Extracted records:

◇ ◇ ◇ ◇ ◇ ◇ ◇

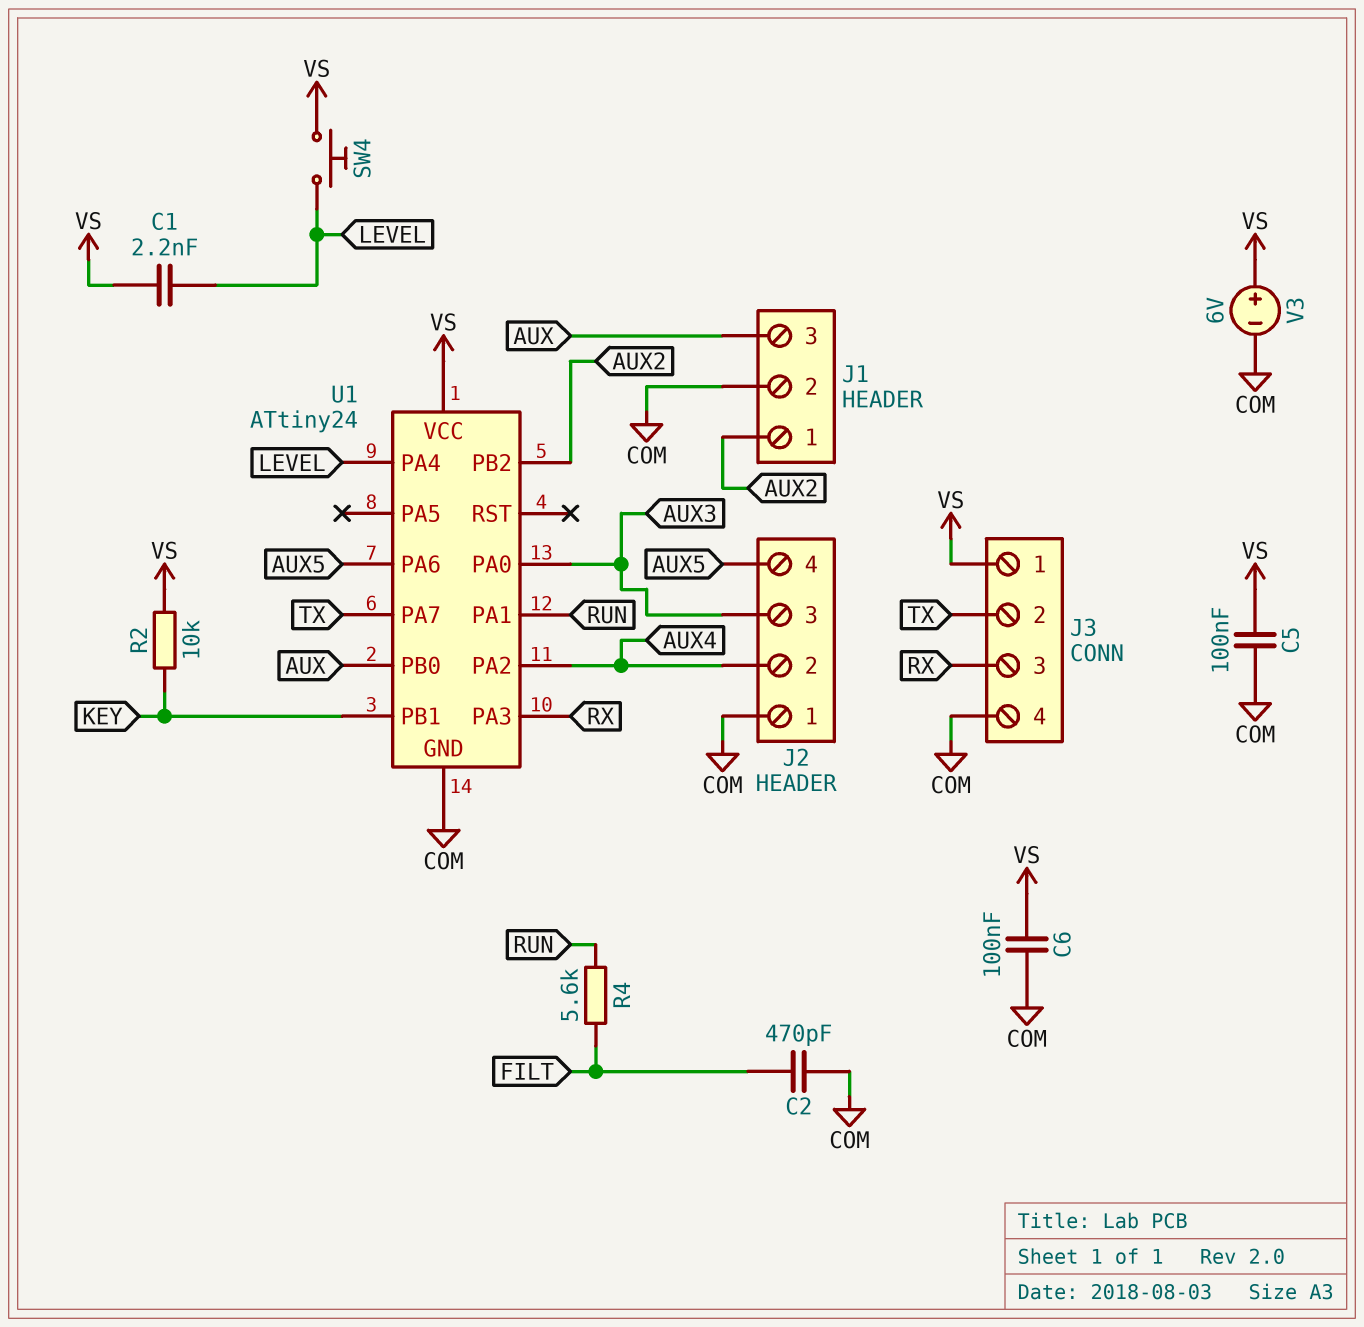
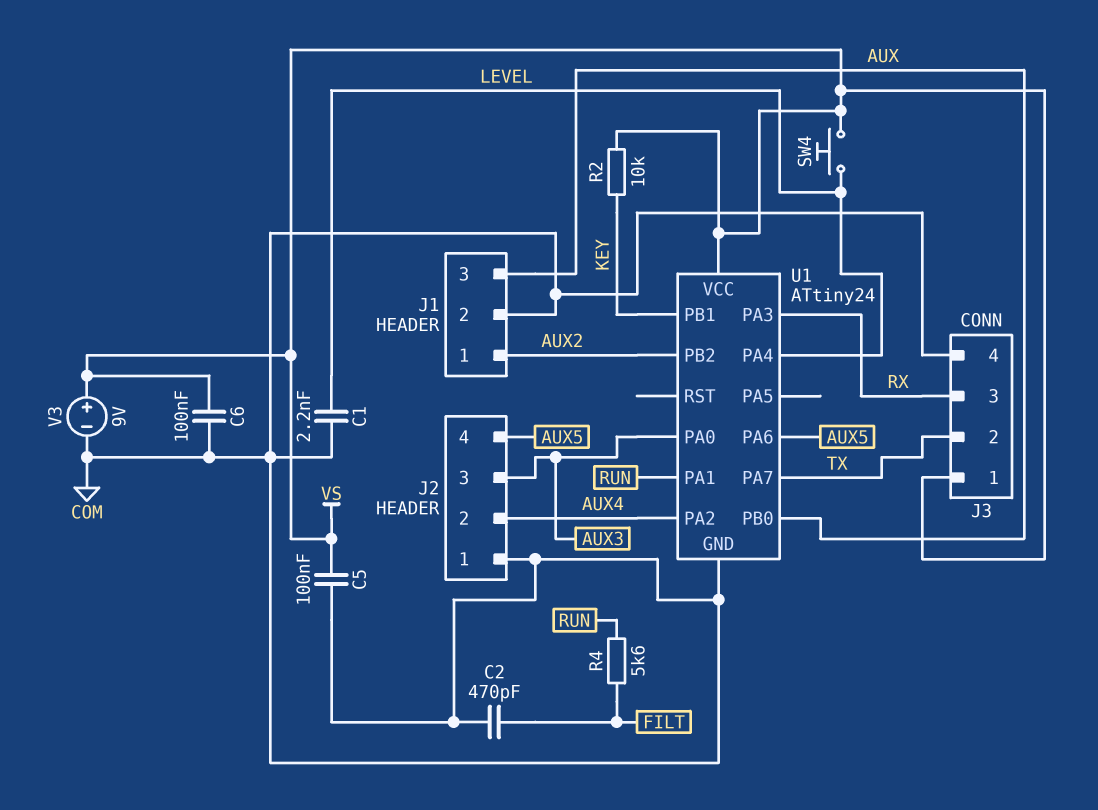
C1: 2.2nF (LEVEL, VS) -> 2.2nF (COM, LEVEL)
V3: 6V (plus VS, minus COM) -> 9V (plus VS, minus COM)

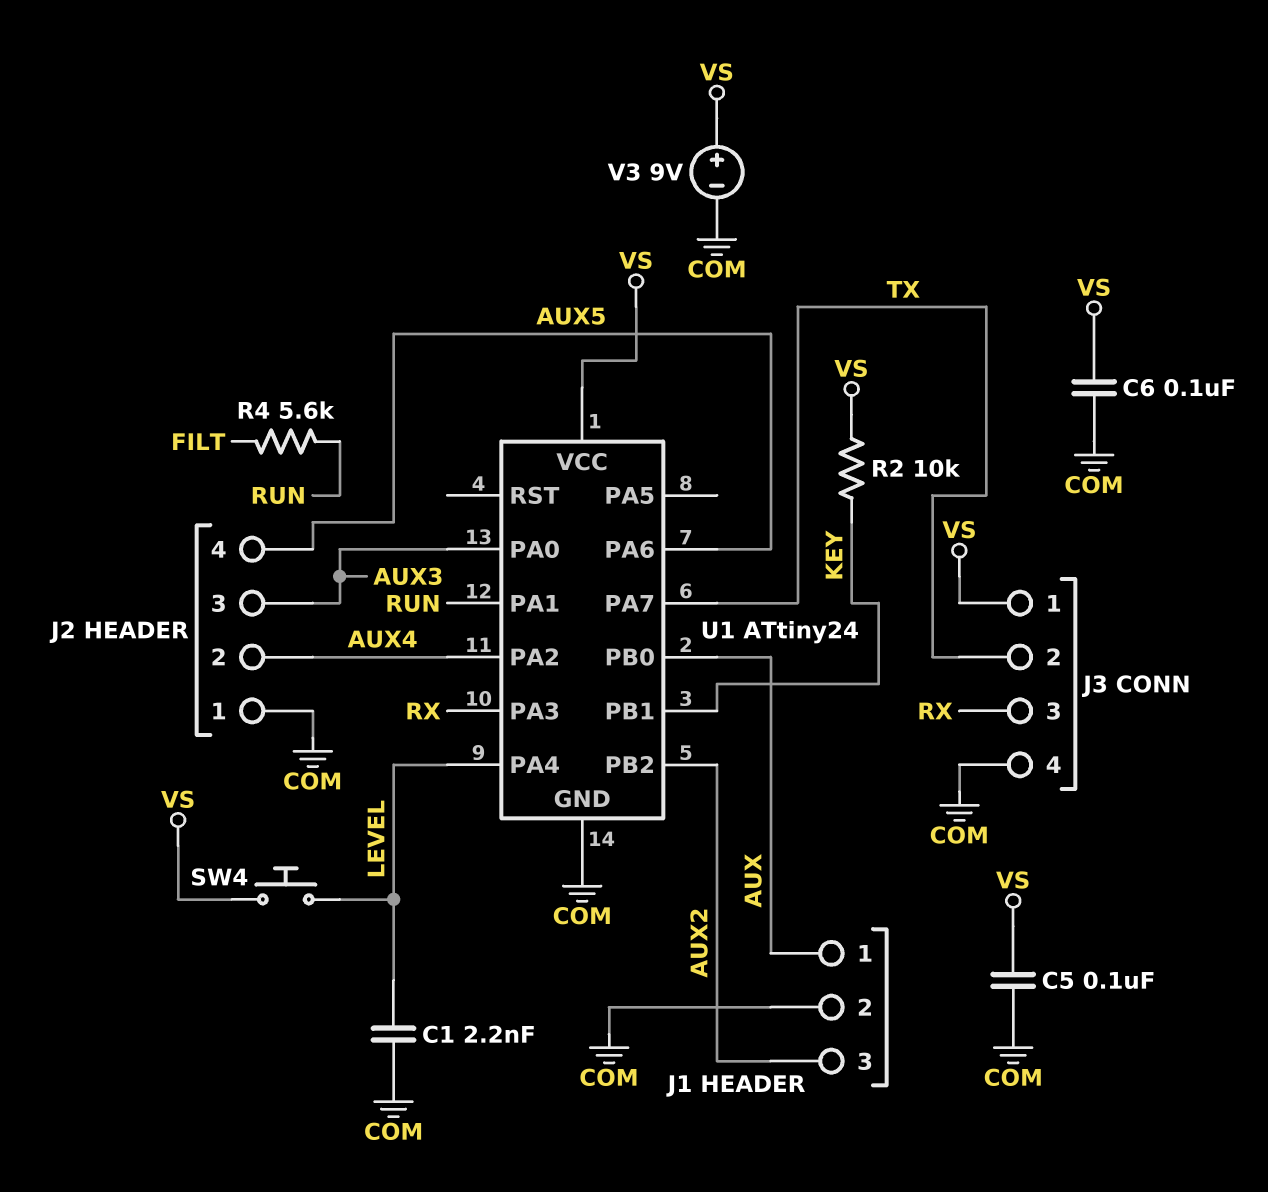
C2: 470pF (COM, FILT) -> none
J1 pin 1: AUX2 -> AUX
J1 pin 3: AUX -> AUX2

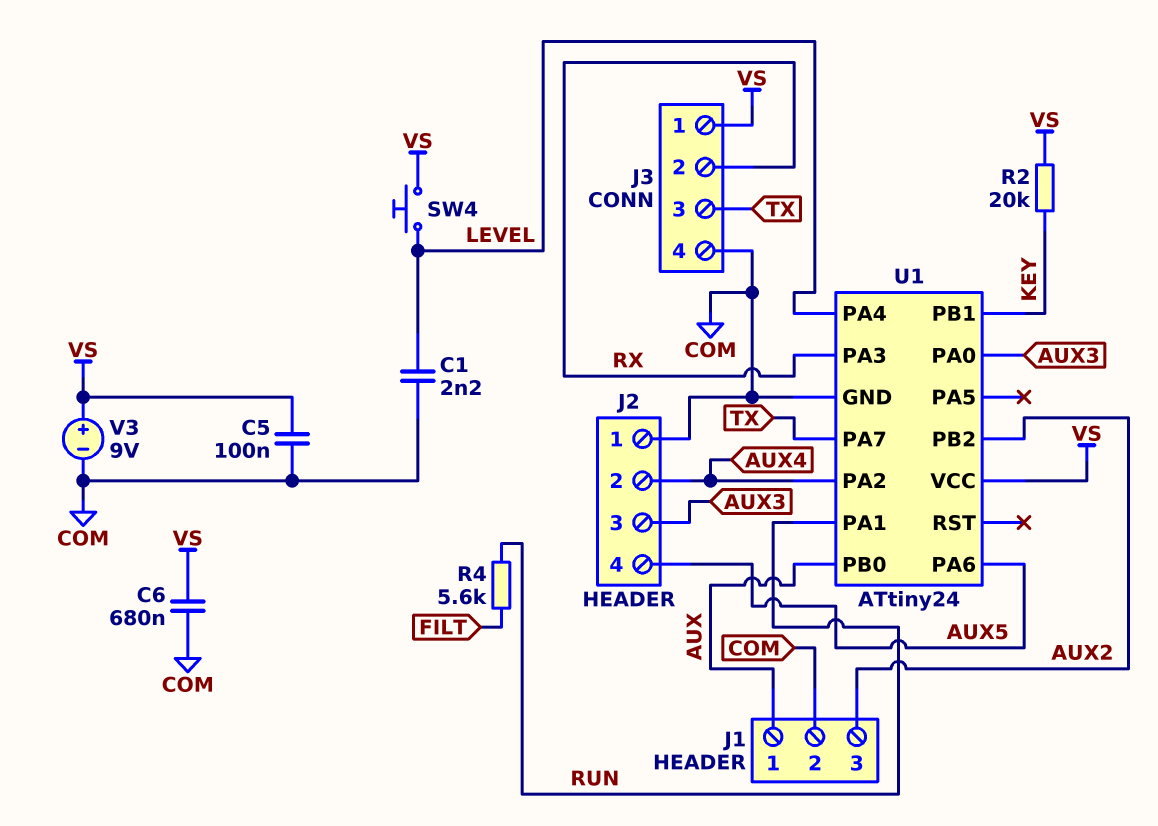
C6: 100nF (COM, VS) -> 680nF (COM, VS)
J3 pin 2: TX -> RX
J3 pin 3: RX -> TX
R2: 10k (KEY, VS) -> 20k (KEY, VS)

◇ ◇ ◇ ◇ ◇ ◇ ◇

• [ASSIGNED TASK]
Retype each record exactly as it appears above and drop the images.

• [RESULT OF THIS TASK]
C1: 2.2nF (LEVEL, VS) -> 2.2nF (COM, LEVEL)
V3: 6V (plus VS, minus COM) -> 9V (plus VS, minus COM)

C2: 470pF (COM, FILT) -> none
J1 pin 1: AUX2 -> AUX
J1 pin 3: AUX -> AUX2

C6: 100nF (COM, VS) -> 680nF (COM, VS)
J3 pin 2: TX -> RX
J3 pin 3: RX -> TX
R2: 10k (KEY, VS) -> 20k (KEY, VS)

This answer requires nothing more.